ASSIGNED TASK
From the data below, retype exactly the lines starting with the one that contains "camera: 25 degrees left, 0 degrees up" and ending with the one that contains "yellow bottle [410,245,471,414] -> none", both included.

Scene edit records
- - -
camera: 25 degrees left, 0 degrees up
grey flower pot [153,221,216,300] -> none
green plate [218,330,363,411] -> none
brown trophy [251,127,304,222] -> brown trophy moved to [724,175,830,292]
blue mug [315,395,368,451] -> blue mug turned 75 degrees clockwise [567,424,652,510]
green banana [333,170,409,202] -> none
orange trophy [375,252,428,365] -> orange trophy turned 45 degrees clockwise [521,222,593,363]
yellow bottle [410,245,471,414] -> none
- - -
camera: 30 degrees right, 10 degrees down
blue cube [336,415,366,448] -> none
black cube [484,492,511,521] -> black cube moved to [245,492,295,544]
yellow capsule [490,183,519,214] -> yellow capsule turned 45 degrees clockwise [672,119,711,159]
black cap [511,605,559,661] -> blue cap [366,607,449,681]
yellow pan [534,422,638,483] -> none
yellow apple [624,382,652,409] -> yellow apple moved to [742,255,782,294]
- - -
RESPONSE BOX
camera: 25 degrees left, 0 degrees up
grey flower pot [153,221,216,300] -> none
green plate [218,330,363,411] -> none
brown trophy [251,127,304,222] -> brown trophy moved to [724,175,830,292]
blue mug [315,395,368,451] -> blue mug turned 75 degrees clockwise [567,424,652,510]
green banana [333,170,409,202] -> none
orange trophy [375,252,428,365] -> orange trophy turned 45 degrees clockwise [521,222,593,363]
yellow bottle [410,245,471,414] -> none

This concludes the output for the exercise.